» Exercise goal: Once the pictures are set aside, reproduce the remaining data exactly.

» Provided records:

::::

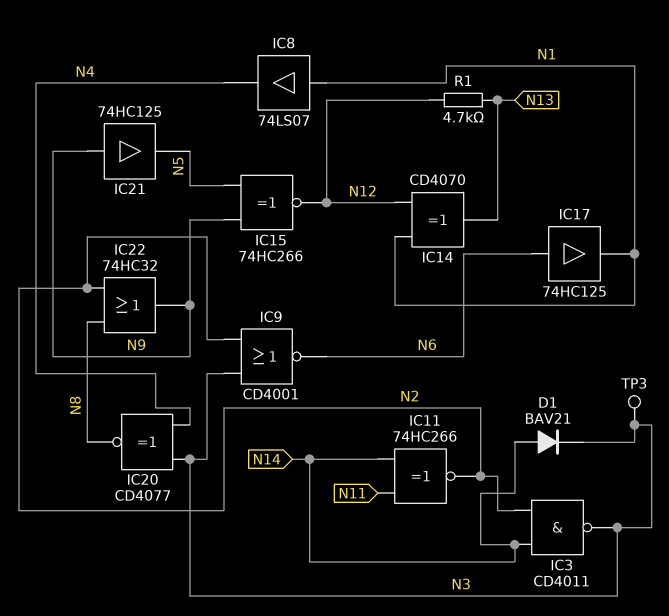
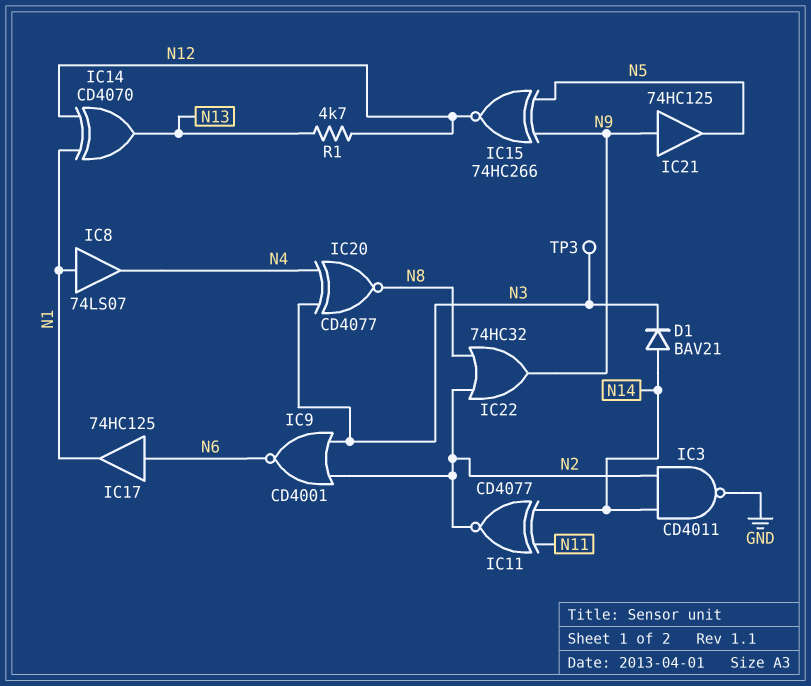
IC3: NAND CD4011 (in N2, in N14, out N3) -> NAND CD4011 (in N2, in N14, out GND)
IC11: XNOR 74HC266 (in N11, in N14, out N2) -> XNOR CD4077 (in N11, in N14, out N2)

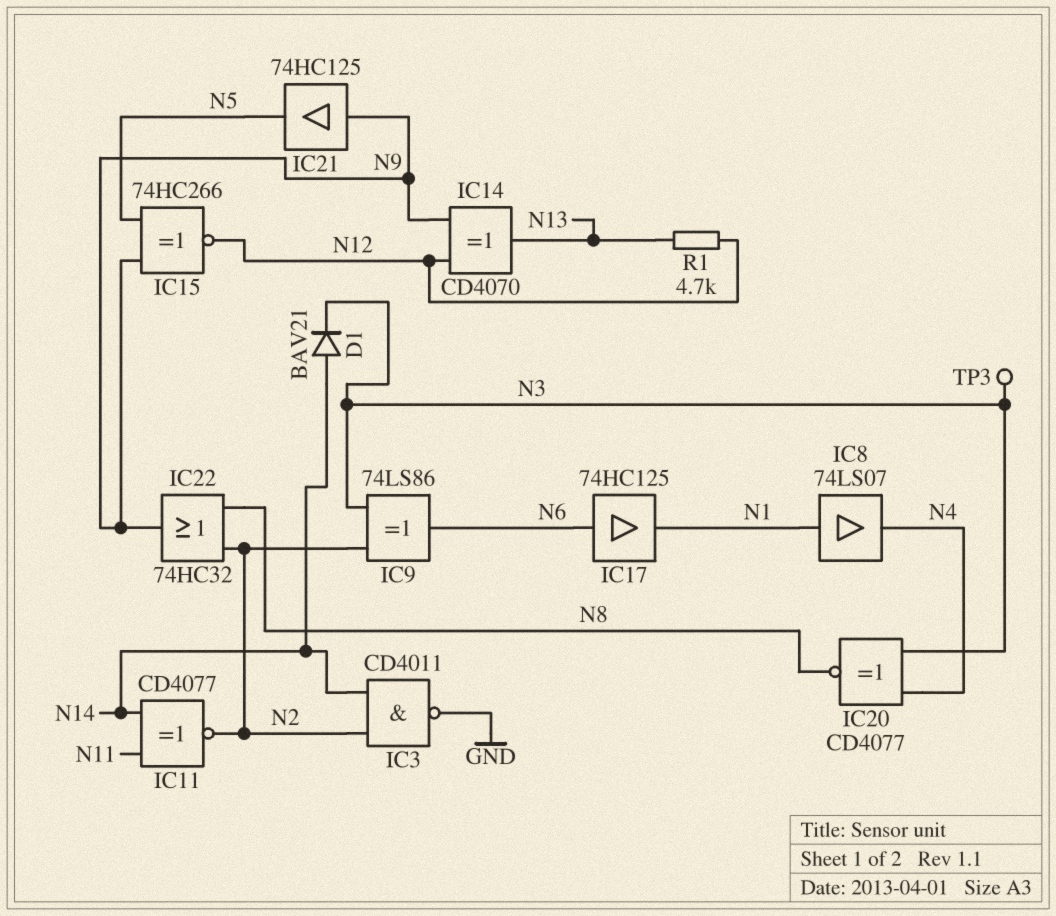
IC9: NOR CD4001 (in N2, in N3, out N6) -> XOR 74LS86 (in N2, in N3, out N6)
IC14: XOR CD4070 (in N1, in N12, out N13) -> XOR CD4070 (in N9, in N12, out N13)

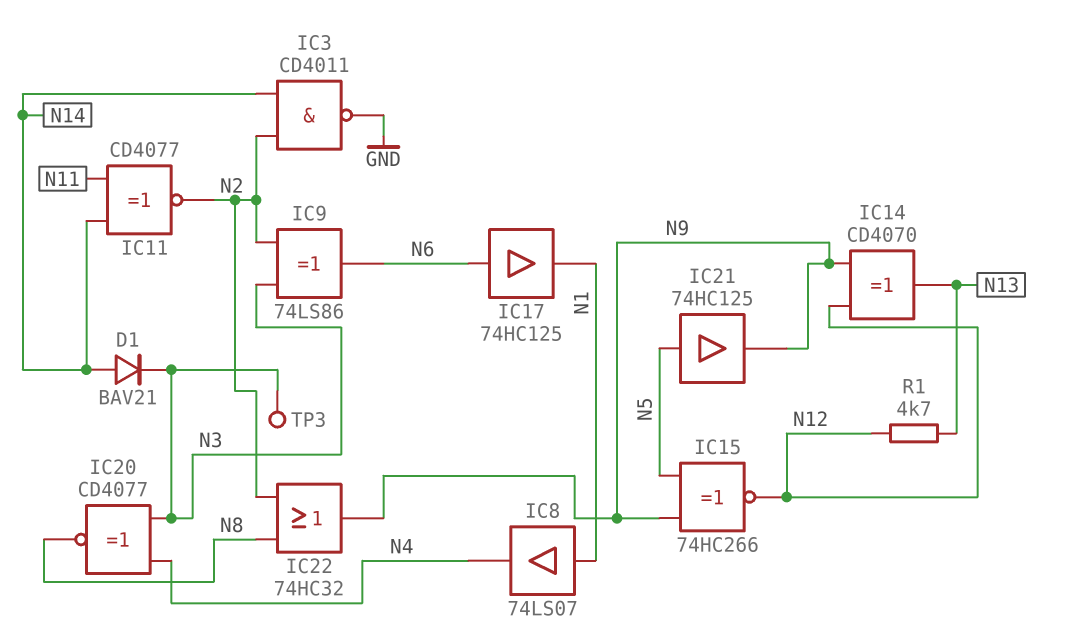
IC21: buffer 74HC125 (in N9, out N5) -> buffer 74HC125 (in N5, out N9)

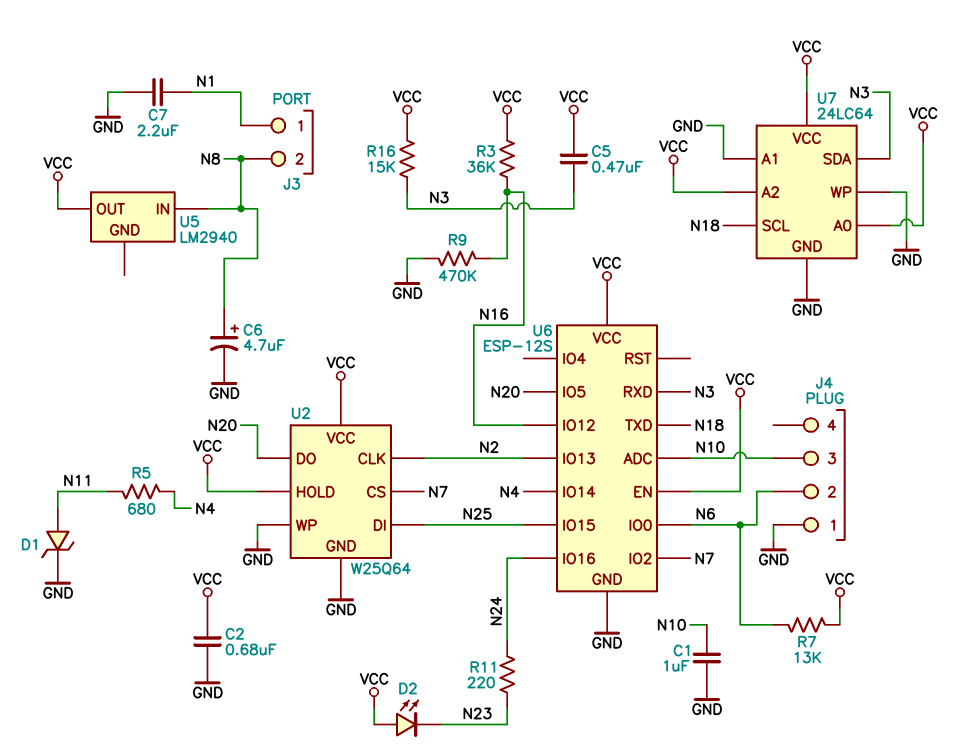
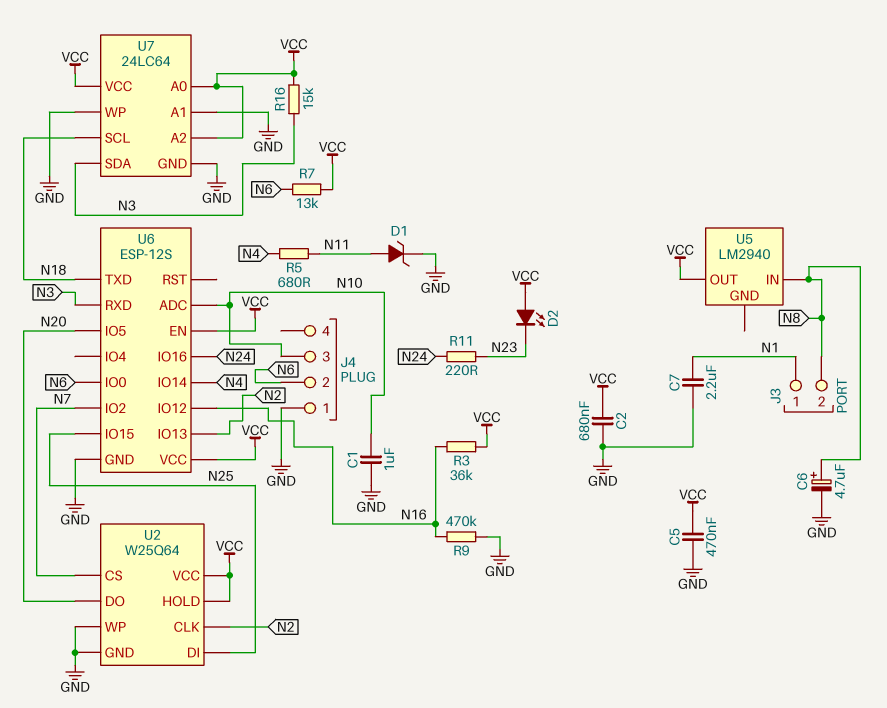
C5: 470nF (N3, VCC) -> 470nF (GND, VCC)

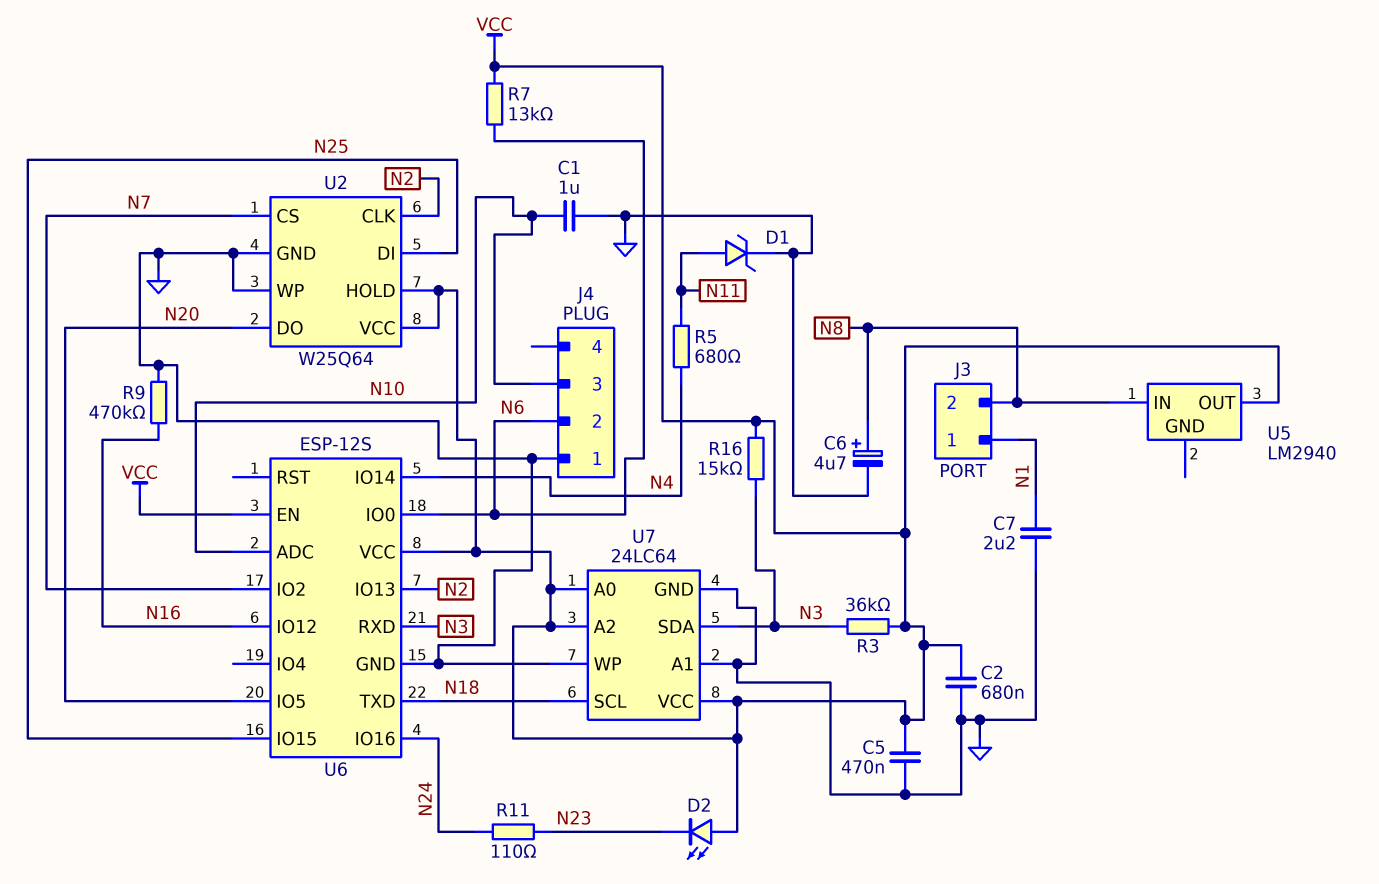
R3: 36k (N16, VCC) -> 36k (N3, VCC)
R11: 220 (N23, N24) -> 110 (N23, N24)

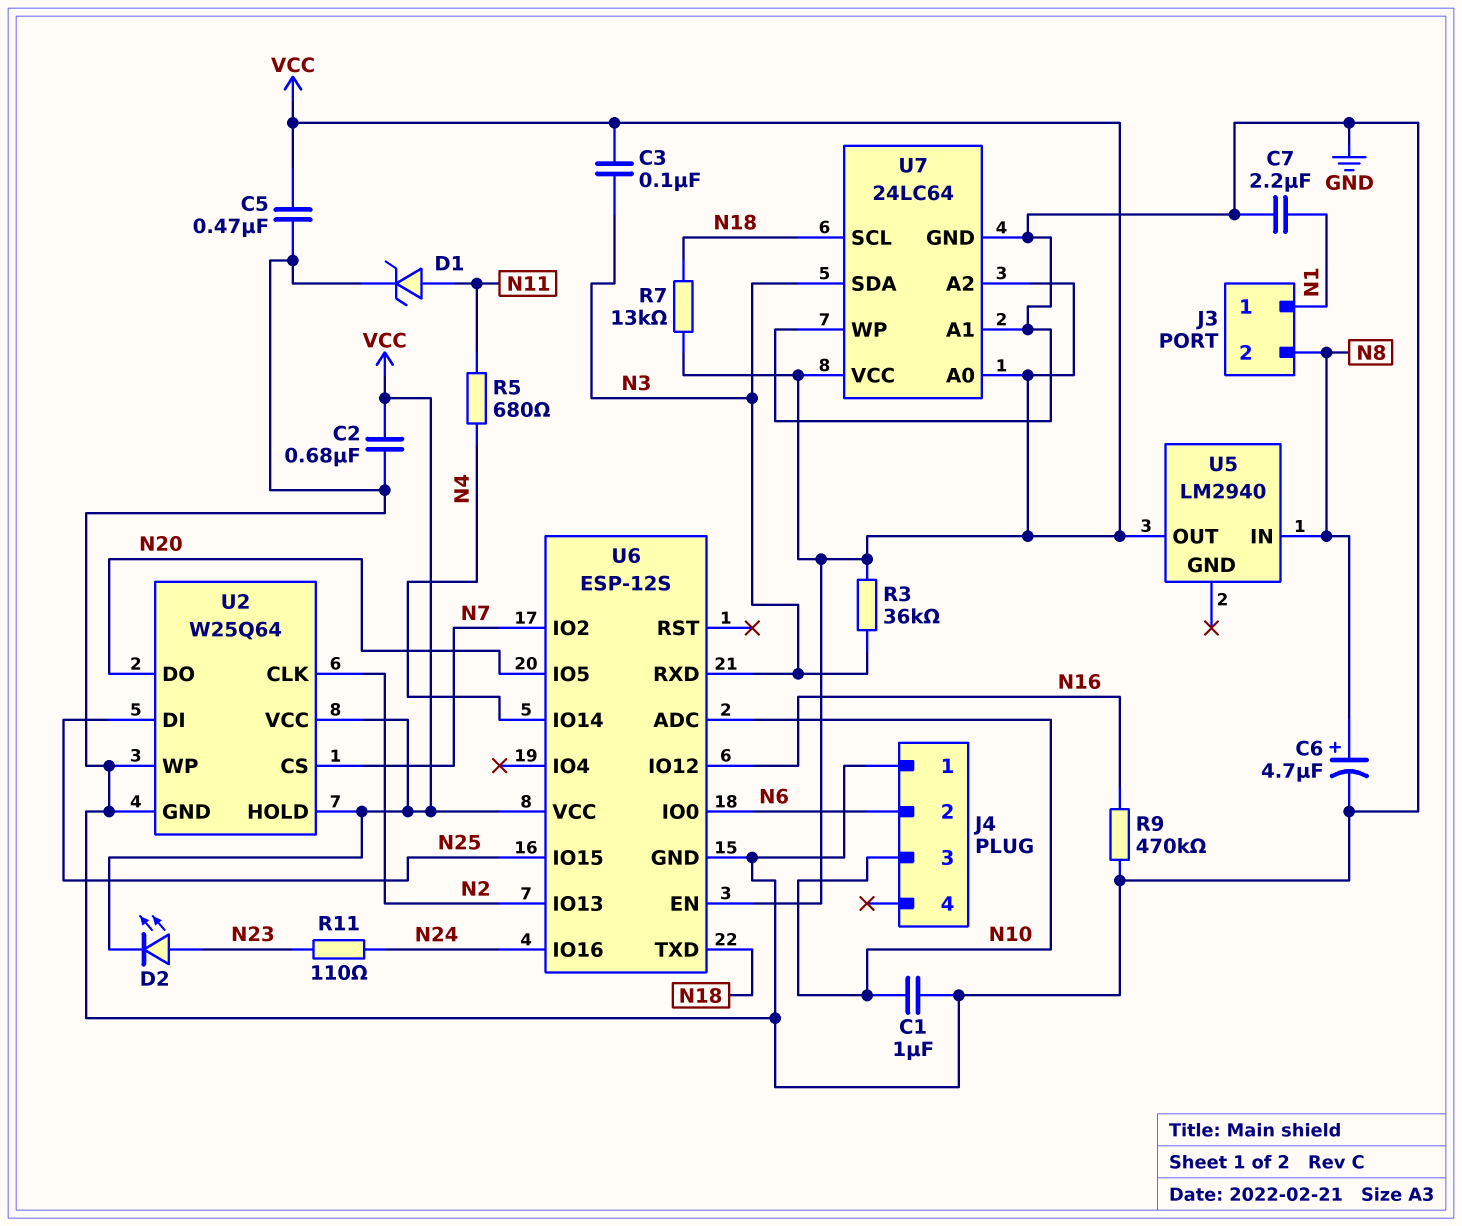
C3: none -> 100nF (N3, VCC)
D2: LED (A VCC, K N23) -> LED (A N23, K VCC)
R7: 13k (N6, VCC) -> 13k (N18, VCC)
R16: 15k (N3, VCC) -> none

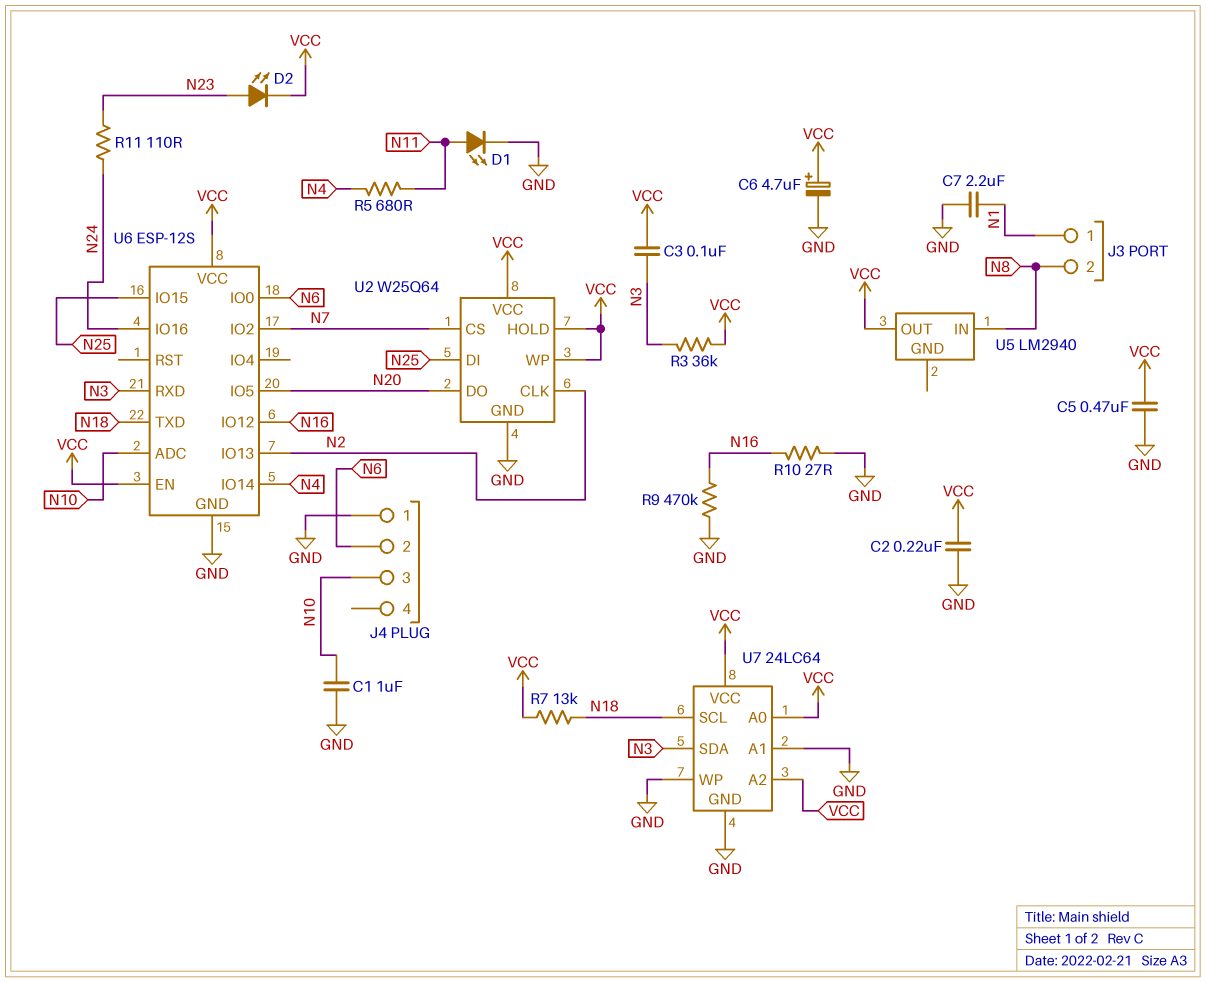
C2: 680nF (GND, VCC) -> 220nF (GND, VCC)
C6: 4.7uF (plus N8, minus GND) -> 4.7uF (plus VCC, minus GND)
D1: zener (A N11, K GND) -> LED (A N11, K GND)
R10: none -> 27 (GND, N16)
U2 pin WP: GND -> VCC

::::

» Output for this task:
IC3: NAND CD4011 (in N2, in N14, out N3) -> NAND CD4011 (in N2, in N14, out GND)
IC11: XNOR 74HC266 (in N11, in N14, out N2) -> XNOR CD4077 (in N11, in N14, out N2)

IC9: NOR CD4001 (in N2, in N3, out N6) -> XOR 74LS86 (in N2, in N3, out N6)
IC14: XOR CD4070 (in N1, in N12, out N13) -> XOR CD4070 (in N9, in N12, out N13)

IC21: buffer 74HC125 (in N9, out N5) -> buffer 74HC125 (in N5, out N9)

C5: 470nF (N3, VCC) -> 470nF (GND, VCC)

R3: 36k (N16, VCC) -> 36k (N3, VCC)
R11: 220 (N23, N24) -> 110 (N23, N24)

C3: none -> 100nF (N3, VCC)
D2: LED (A VCC, K N23) -> LED (A N23, K VCC)
R7: 13k (N6, VCC) -> 13k (N18, VCC)
R16: 15k (N3, VCC) -> none

C2: 680nF (GND, VCC) -> 220nF (GND, VCC)
C6: 4.7uF (plus N8, minus GND) -> 4.7uF (plus VCC, minus GND)
D1: zener (A N11, K GND) -> LED (A N11, K GND)
R10: none -> 27 (GND, N16)
U2 pin WP: GND -> VCC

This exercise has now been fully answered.